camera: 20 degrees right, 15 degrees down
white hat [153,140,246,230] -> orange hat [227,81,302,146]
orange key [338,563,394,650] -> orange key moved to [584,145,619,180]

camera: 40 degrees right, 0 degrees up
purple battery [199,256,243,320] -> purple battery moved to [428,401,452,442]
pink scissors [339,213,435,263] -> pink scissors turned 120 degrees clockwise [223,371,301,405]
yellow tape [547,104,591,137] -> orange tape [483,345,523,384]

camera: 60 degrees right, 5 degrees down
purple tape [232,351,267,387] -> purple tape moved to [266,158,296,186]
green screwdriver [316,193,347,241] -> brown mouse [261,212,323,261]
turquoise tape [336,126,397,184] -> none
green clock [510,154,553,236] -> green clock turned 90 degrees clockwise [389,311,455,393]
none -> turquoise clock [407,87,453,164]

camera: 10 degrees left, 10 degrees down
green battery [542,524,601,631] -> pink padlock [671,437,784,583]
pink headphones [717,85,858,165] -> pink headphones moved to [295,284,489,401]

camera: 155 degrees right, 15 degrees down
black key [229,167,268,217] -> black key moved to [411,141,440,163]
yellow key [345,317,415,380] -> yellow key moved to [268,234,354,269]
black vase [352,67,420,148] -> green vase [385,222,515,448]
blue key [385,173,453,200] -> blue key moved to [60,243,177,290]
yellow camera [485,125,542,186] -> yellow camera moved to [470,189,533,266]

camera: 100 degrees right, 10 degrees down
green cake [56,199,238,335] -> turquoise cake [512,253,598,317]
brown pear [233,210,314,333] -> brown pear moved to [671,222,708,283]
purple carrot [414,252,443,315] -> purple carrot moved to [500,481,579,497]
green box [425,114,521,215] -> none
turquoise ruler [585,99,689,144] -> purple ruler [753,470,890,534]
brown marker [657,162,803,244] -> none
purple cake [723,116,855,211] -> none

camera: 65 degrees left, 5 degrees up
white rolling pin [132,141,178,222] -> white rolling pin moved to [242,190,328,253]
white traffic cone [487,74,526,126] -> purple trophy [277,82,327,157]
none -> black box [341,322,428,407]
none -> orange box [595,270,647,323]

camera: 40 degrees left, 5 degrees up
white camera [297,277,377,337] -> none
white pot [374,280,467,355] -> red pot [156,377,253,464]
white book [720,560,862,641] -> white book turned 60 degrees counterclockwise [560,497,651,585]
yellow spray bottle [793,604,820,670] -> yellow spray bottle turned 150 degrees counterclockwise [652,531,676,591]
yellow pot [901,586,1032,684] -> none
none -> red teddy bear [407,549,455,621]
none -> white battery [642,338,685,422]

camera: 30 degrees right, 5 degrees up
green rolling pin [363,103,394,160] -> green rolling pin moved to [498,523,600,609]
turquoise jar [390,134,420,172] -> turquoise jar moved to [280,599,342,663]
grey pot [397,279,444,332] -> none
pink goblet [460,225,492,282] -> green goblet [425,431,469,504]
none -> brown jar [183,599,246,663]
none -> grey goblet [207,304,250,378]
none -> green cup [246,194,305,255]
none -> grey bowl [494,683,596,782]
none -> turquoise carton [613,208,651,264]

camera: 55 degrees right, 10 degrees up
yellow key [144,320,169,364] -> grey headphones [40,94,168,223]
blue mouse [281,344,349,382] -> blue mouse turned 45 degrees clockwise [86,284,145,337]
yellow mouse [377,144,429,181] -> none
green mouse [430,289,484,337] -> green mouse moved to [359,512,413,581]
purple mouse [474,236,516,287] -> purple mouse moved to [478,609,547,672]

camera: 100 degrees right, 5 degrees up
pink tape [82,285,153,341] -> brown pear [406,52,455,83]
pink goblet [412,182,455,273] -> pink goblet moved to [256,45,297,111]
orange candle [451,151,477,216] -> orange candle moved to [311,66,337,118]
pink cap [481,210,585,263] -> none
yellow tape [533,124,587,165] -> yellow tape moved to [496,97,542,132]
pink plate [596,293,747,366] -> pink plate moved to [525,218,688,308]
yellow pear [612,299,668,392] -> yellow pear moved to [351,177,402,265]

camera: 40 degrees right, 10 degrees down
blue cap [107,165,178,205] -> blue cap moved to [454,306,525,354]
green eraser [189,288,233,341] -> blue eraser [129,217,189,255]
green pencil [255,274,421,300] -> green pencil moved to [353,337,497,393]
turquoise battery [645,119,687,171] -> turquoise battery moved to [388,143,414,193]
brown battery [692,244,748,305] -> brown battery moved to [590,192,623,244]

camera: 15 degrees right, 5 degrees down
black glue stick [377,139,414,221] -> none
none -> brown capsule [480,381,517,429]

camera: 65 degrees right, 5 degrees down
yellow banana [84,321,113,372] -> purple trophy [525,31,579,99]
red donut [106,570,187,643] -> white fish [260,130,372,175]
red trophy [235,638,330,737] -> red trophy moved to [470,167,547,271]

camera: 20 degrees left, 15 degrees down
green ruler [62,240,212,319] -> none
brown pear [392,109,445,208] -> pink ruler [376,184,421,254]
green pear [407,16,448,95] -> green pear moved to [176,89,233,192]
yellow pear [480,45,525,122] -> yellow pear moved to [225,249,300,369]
++++++++
● **BRIEF**:
Give every line of the material again, exactly as it reads.

● **RESPONSE BOX**:
camera: 20 degrees right, 15 degrees down
white hat [153,140,246,230] -> orange hat [227,81,302,146]
orange key [338,563,394,650] -> orange key moved to [584,145,619,180]

camera: 40 degrees right, 0 degrees up
purple battery [199,256,243,320] -> purple battery moved to [428,401,452,442]
pink scissors [339,213,435,263] -> pink scissors turned 120 degrees clockwise [223,371,301,405]
yellow tape [547,104,591,137] -> orange tape [483,345,523,384]

camera: 60 degrees right, 5 degrees down
purple tape [232,351,267,387] -> purple tape moved to [266,158,296,186]
green screwdriver [316,193,347,241] -> brown mouse [261,212,323,261]
turquoise tape [336,126,397,184] -> none
green clock [510,154,553,236] -> green clock turned 90 degrees clockwise [389,311,455,393]
none -> turquoise clock [407,87,453,164]

camera: 10 degrees left, 10 degrees down
green battery [542,524,601,631] -> pink padlock [671,437,784,583]
pink headphones [717,85,858,165] -> pink headphones moved to [295,284,489,401]

camera: 155 degrees right, 15 degrees down
black key [229,167,268,217] -> black key moved to [411,141,440,163]
yellow key [345,317,415,380] -> yellow key moved to [268,234,354,269]
black vase [352,67,420,148] -> green vase [385,222,515,448]
blue key [385,173,453,200] -> blue key moved to [60,243,177,290]
yellow camera [485,125,542,186] -> yellow camera moved to [470,189,533,266]

camera: 100 degrees right, 10 degrees down
green cake [56,199,238,335] -> turquoise cake [512,253,598,317]
brown pear [233,210,314,333] -> brown pear moved to [671,222,708,283]
purple carrot [414,252,443,315] -> purple carrot moved to [500,481,579,497]
green box [425,114,521,215] -> none
turquoise ruler [585,99,689,144] -> purple ruler [753,470,890,534]
brown marker [657,162,803,244] -> none
purple cake [723,116,855,211] -> none

camera: 65 degrees left, 5 degrees up
white rolling pin [132,141,178,222] -> white rolling pin moved to [242,190,328,253]
white traffic cone [487,74,526,126] -> purple trophy [277,82,327,157]
none -> black box [341,322,428,407]
none -> orange box [595,270,647,323]

camera: 40 degrees left, 5 degrees up
white camera [297,277,377,337] -> none
white pot [374,280,467,355] -> red pot [156,377,253,464]
white book [720,560,862,641] -> white book turned 60 degrees counterclockwise [560,497,651,585]
yellow spray bottle [793,604,820,670] -> yellow spray bottle turned 150 degrees counterclockwise [652,531,676,591]
yellow pot [901,586,1032,684] -> none
none -> red teddy bear [407,549,455,621]
none -> white battery [642,338,685,422]

camera: 30 degrees right, 5 degrees up
green rolling pin [363,103,394,160] -> green rolling pin moved to [498,523,600,609]
turquoise jar [390,134,420,172] -> turquoise jar moved to [280,599,342,663]
grey pot [397,279,444,332] -> none
pink goblet [460,225,492,282] -> green goblet [425,431,469,504]
none -> brown jar [183,599,246,663]
none -> grey goblet [207,304,250,378]
none -> green cup [246,194,305,255]
none -> grey bowl [494,683,596,782]
none -> turquoise carton [613,208,651,264]

camera: 55 degrees right, 10 degrees up
yellow key [144,320,169,364] -> grey headphones [40,94,168,223]
blue mouse [281,344,349,382] -> blue mouse turned 45 degrees clockwise [86,284,145,337]
yellow mouse [377,144,429,181] -> none
green mouse [430,289,484,337] -> green mouse moved to [359,512,413,581]
purple mouse [474,236,516,287] -> purple mouse moved to [478,609,547,672]

camera: 100 degrees right, 5 degrees up
pink tape [82,285,153,341] -> brown pear [406,52,455,83]
pink goblet [412,182,455,273] -> pink goblet moved to [256,45,297,111]
orange candle [451,151,477,216] -> orange candle moved to [311,66,337,118]
pink cap [481,210,585,263] -> none
yellow tape [533,124,587,165] -> yellow tape moved to [496,97,542,132]
pink plate [596,293,747,366] -> pink plate moved to [525,218,688,308]
yellow pear [612,299,668,392] -> yellow pear moved to [351,177,402,265]

camera: 40 degrees right, 10 degrees down
blue cap [107,165,178,205] -> blue cap moved to [454,306,525,354]
green eraser [189,288,233,341] -> blue eraser [129,217,189,255]
green pencil [255,274,421,300] -> green pencil moved to [353,337,497,393]
turquoise battery [645,119,687,171] -> turquoise battery moved to [388,143,414,193]
brown battery [692,244,748,305] -> brown battery moved to [590,192,623,244]

camera: 15 degrees right, 5 degrees down
black glue stick [377,139,414,221] -> none
none -> brown capsule [480,381,517,429]

camera: 65 degrees right, 5 degrees down
yellow banana [84,321,113,372] -> purple trophy [525,31,579,99]
red donut [106,570,187,643] -> white fish [260,130,372,175]
red trophy [235,638,330,737] -> red trophy moved to [470,167,547,271]

camera: 20 degrees left, 15 degrees down
green ruler [62,240,212,319] -> none
brown pear [392,109,445,208] -> pink ruler [376,184,421,254]
green pear [407,16,448,95] -> green pear moved to [176,89,233,192]
yellow pear [480,45,525,122] -> yellow pear moved to [225,249,300,369]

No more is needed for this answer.